Collection entries
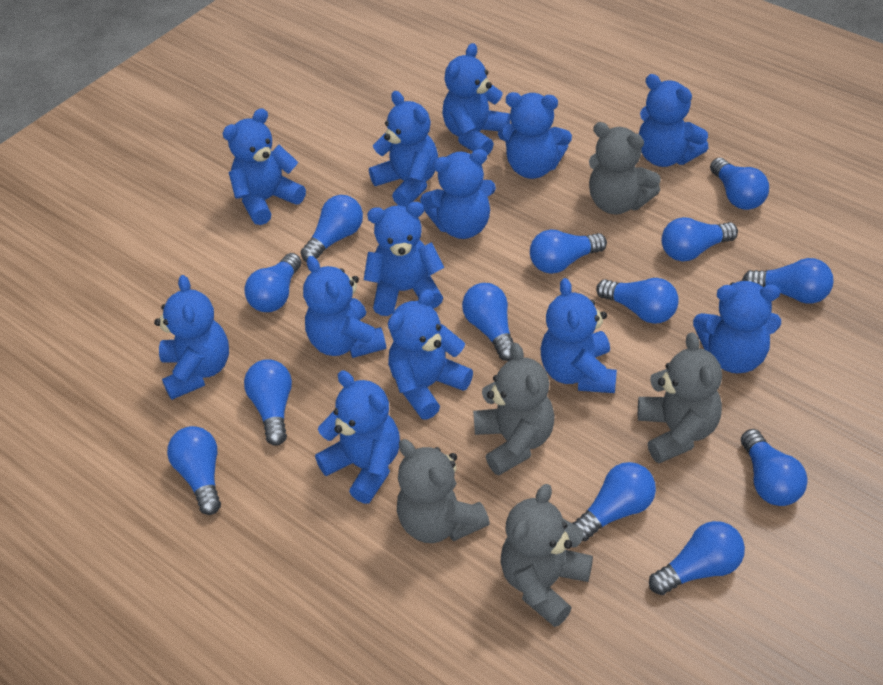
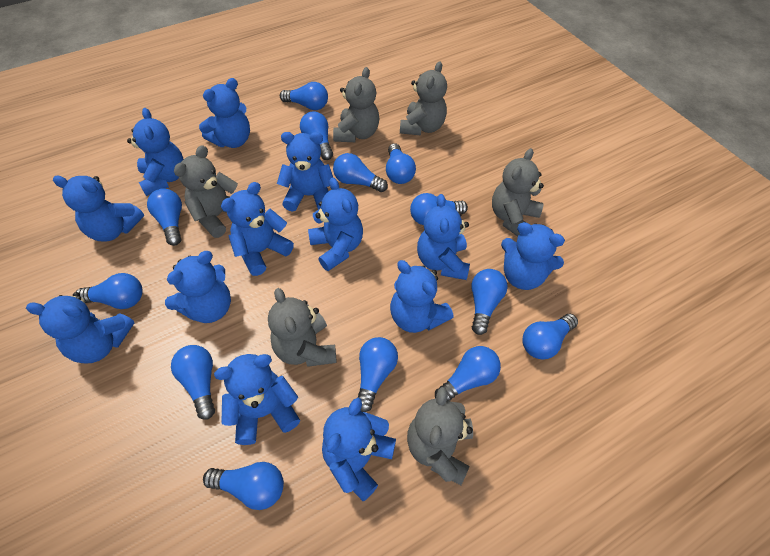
grey teddy bear: 5 -> 6

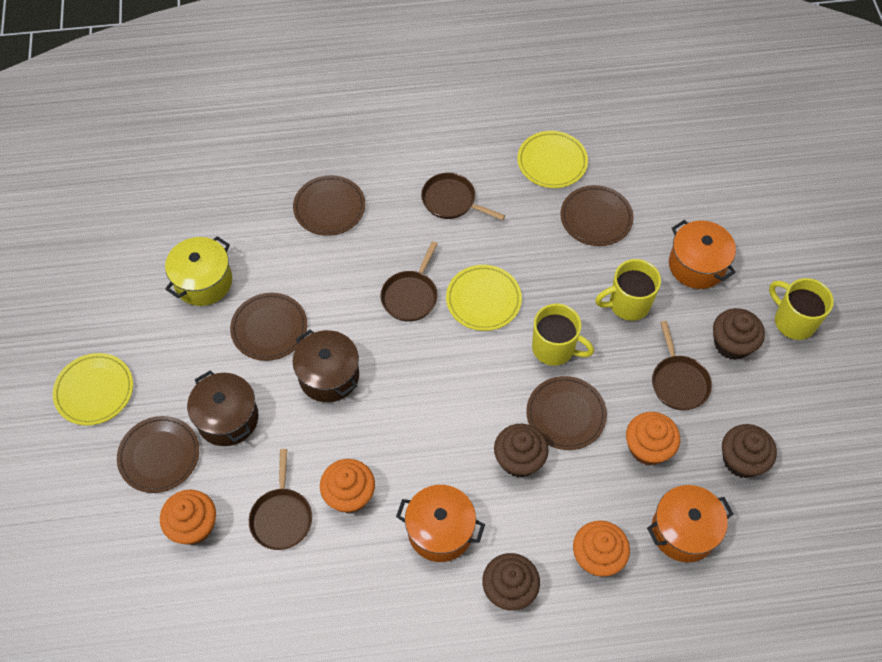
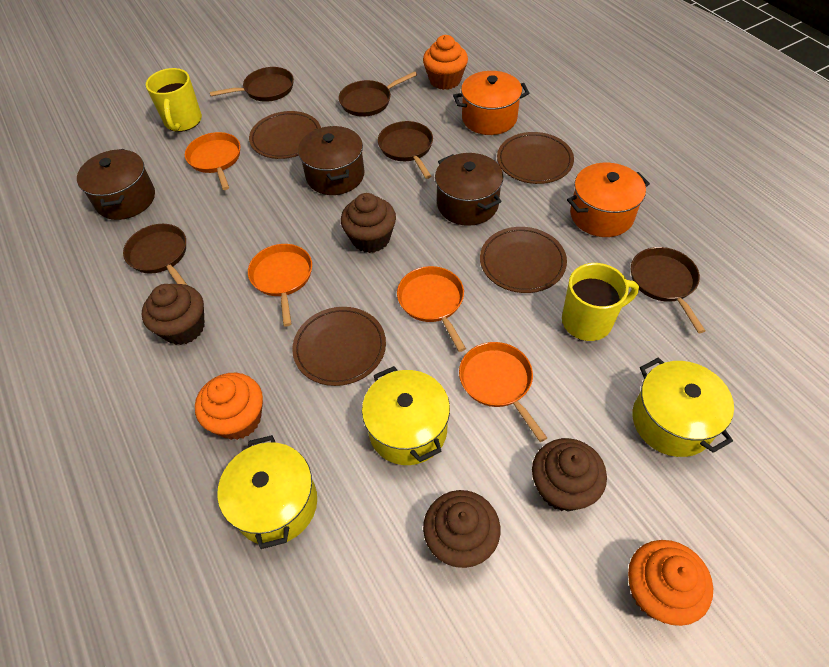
brown pan: 4 -> 5
brown plate: 5 -> 4
brown pot: 2 -> 3
orange cupcake: 4 -> 3
orange pan: 0 -> 4
orange pot: 3 -> 2
yellow mug: 3 -> 2
yellow plate: 3 -> 0
yellow pot: 1 -> 3

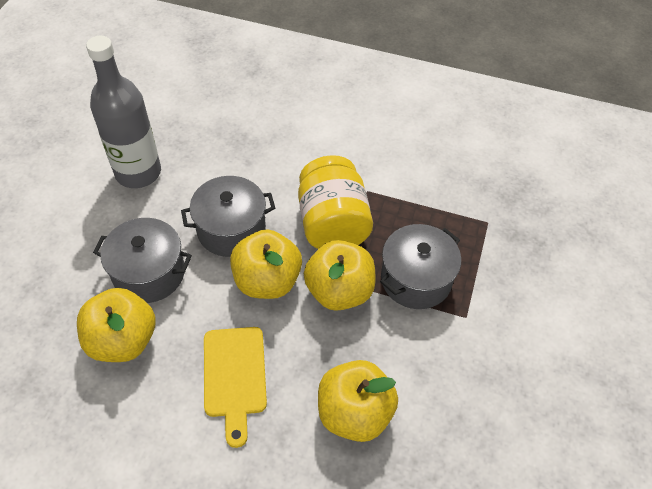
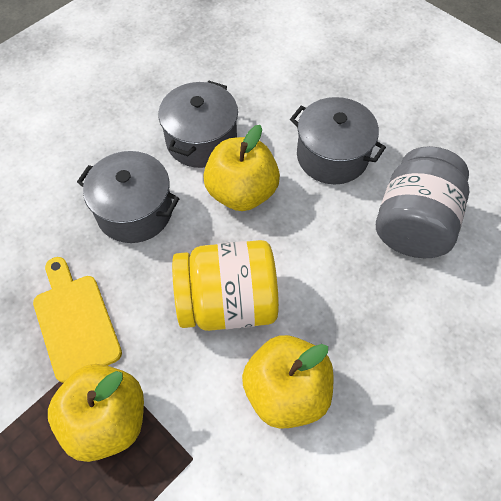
grey bottle: 1 -> 0
grey jar: 0 -> 1
yellow apple: 4 -> 3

Your instructions: Retype only the lines from the line with "brown pot: 2 -> 3" through the last line of the data. Keep both ends and skip the pictures.

Answer for this exercise:
brown pot: 2 -> 3
orange cupcake: 4 -> 3
orange pan: 0 -> 4
orange pot: 3 -> 2
yellow mug: 3 -> 2
yellow plate: 3 -> 0
yellow pot: 1 -> 3

grey bottle: 1 -> 0
grey jar: 0 -> 1
yellow apple: 4 -> 3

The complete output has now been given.